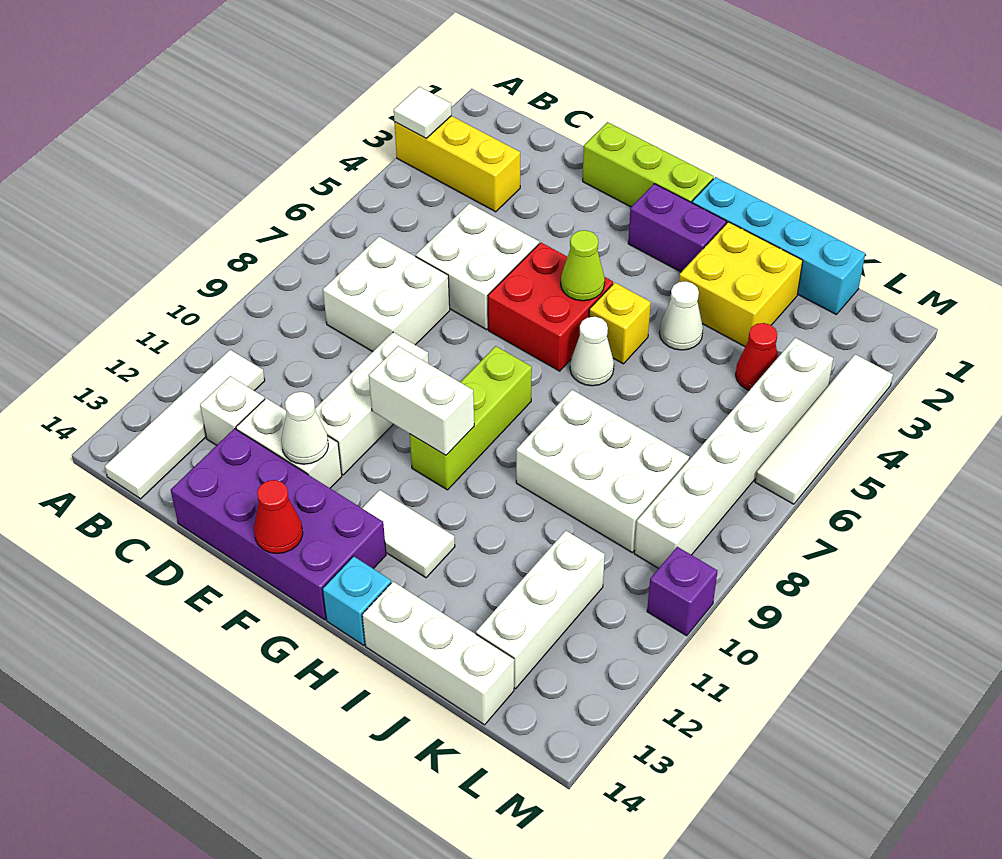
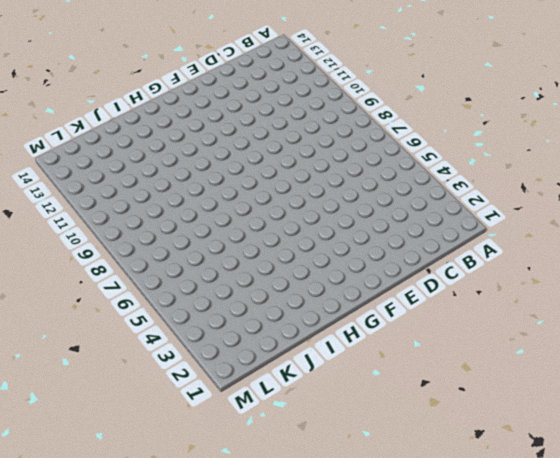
none -> yellow brick A3:C3 level 1
none -> white tile B11:B14 level 1
none -> white brick C7:D8 level 1
none -> white brick C12 level 1

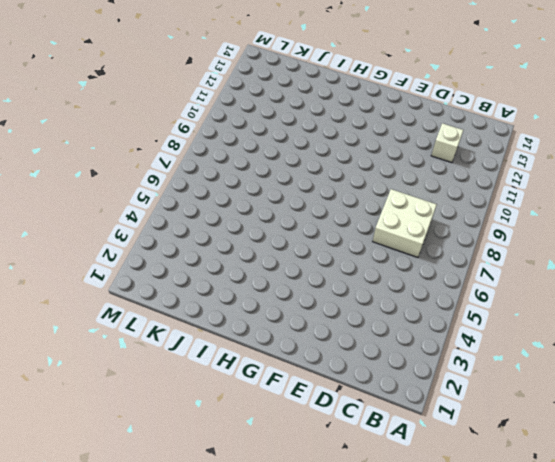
none -> yellow brick A3:C3 level 1
none -> white tile B11:B14 level 1
none -> white brick D5:E6 level 1
none -> white brick D12:E12 level 1

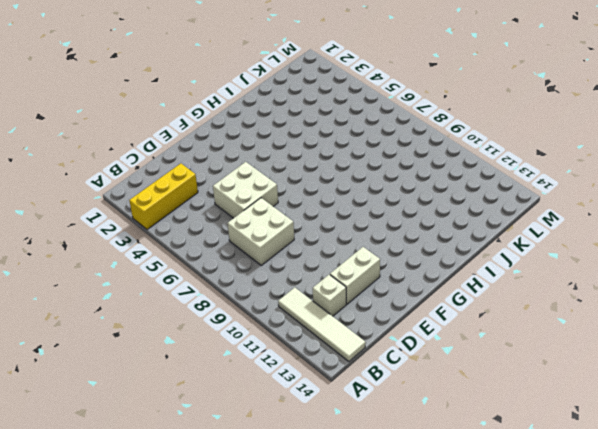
none -> purple brick D13:G14 level 1
none -> lime brick E1:G1 level 1
none -> white brick E9:E11 level 1
none -> red brick F5:G6 level 1

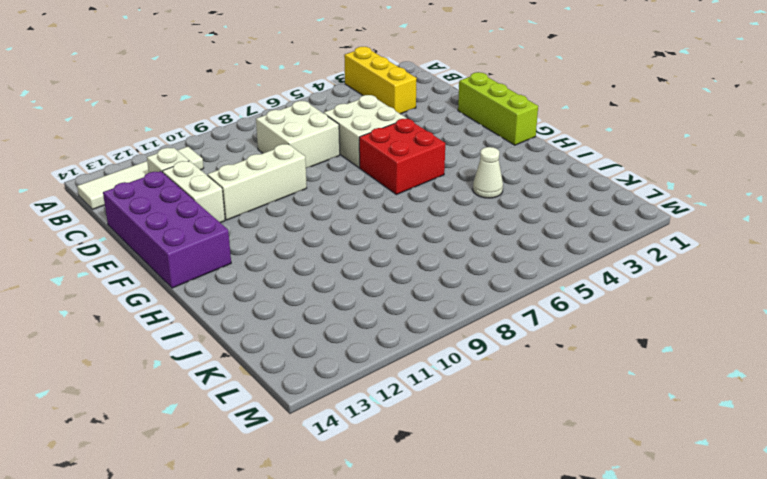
none -> purple brick G2:H2 level 1
none -> lime brick G8:G10 level 1
none -> white tile G12:H12 level 1
none -> cyan brick H1:K1 level 1

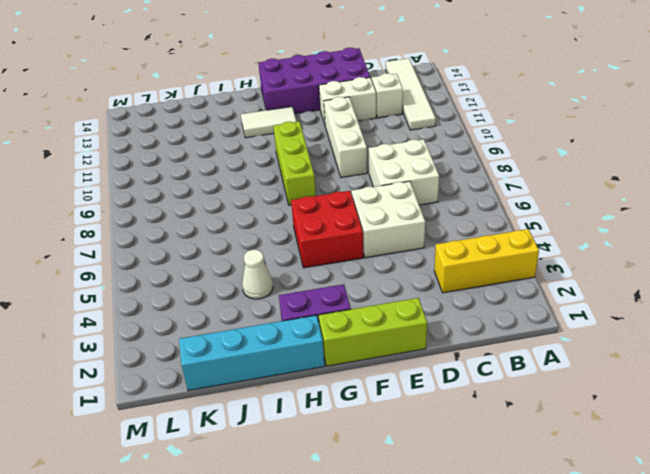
none -> yellow brick H5 level 1
none -> white cone H6 level 1
none -> cyan brick H14 level 1
none -> yellow brick I2:J3 level 1

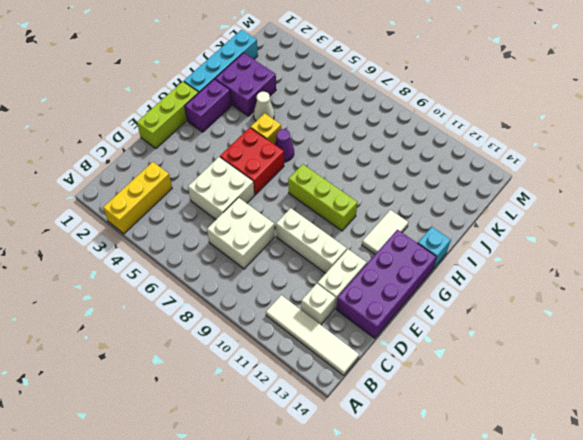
purple cone H6 level 1 -> white cone H6 level 1
purple brick I2:J3 level 1 -> yellow brick I2:J3 level 1
none -> white brick I8:K9 level 1
none -> white brick I14:K14 level 1
none -> red cone K4 level 1
none -> white brick K11:K13 level 1

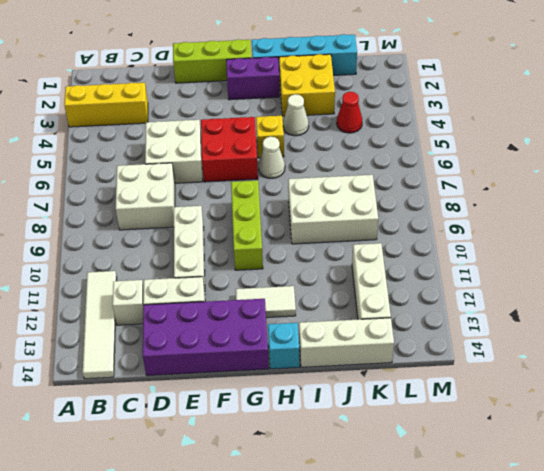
none -> white brick L4:L9 level 1
none -> white tile M3:M6 level 1
none -> purple brick M10 level 1
none -> white tile A3 level 2

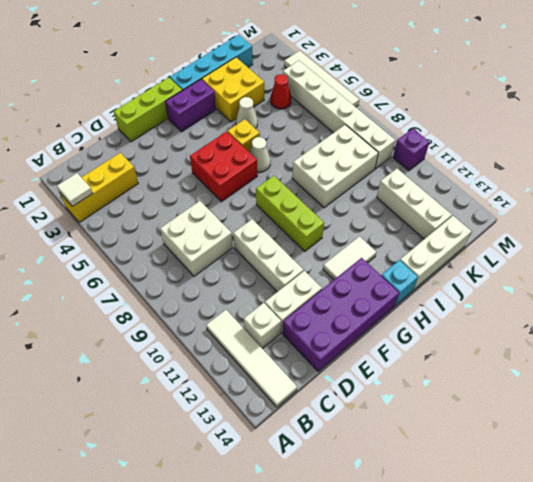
none -> white brick D5:E6 level 1
none -> white cone E12 level 2
none -> white brick F10:G10 level 2
none -> red cone F14 level 2

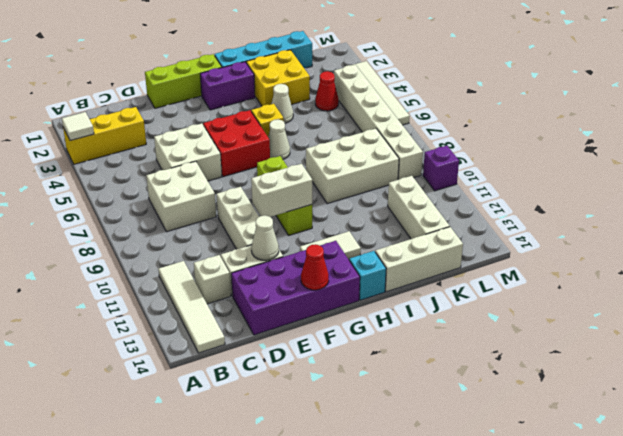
none -> lime cone G5 level 2

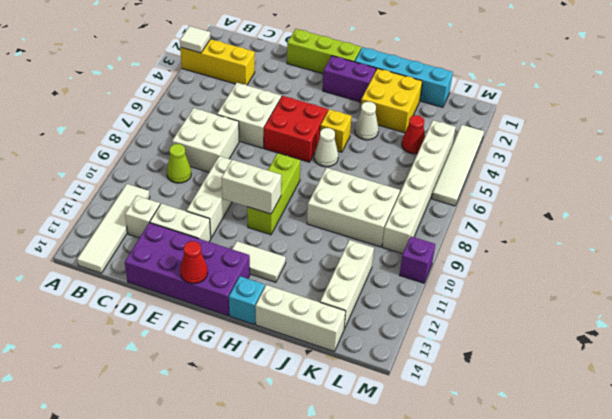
lime cone C9 level 1 -> lime cone G5 level 2
none -> white cone E12 level 2

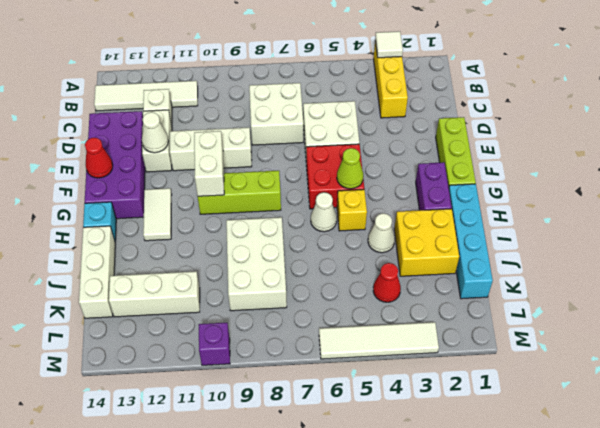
none -> white brick L4:L9 level 1

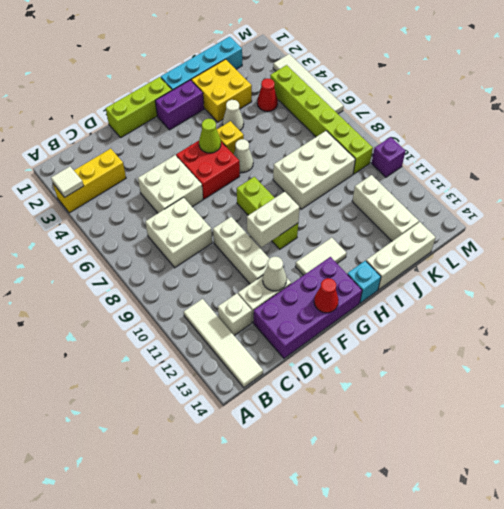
lime brick L4:L9 level 1 -> white brick L4:L9 level 1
= = = =
◆ **PROBLEM STATEMENT**: In the records above, find the line containing "none -> cyan brick H14 level 1". Reproduce it and every line after it through the last line, omitting pictures.

◆ **EXPECTED ANSWER**:
none -> cyan brick H14 level 1
none -> yellow brick I2:J3 level 1

purple cone H6 level 1 -> white cone H6 level 1
purple brick I2:J3 level 1 -> yellow brick I2:J3 level 1
none -> white brick I8:K9 level 1
none -> white brick I14:K14 level 1
none -> red cone K4 level 1
none -> white brick K11:K13 level 1

none -> white brick L4:L9 level 1
none -> white tile M3:M6 level 1
none -> purple brick M10 level 1
none -> white tile A3 level 2

none -> white brick D5:E6 level 1
none -> white cone E12 level 2
none -> white brick F10:G10 level 2
none -> red cone F14 level 2

none -> lime cone G5 level 2

lime cone C9 level 1 -> lime cone G5 level 2
none -> white cone E12 level 2

none -> white brick L4:L9 level 1

lime brick L4:L9 level 1 -> white brick L4:L9 level 1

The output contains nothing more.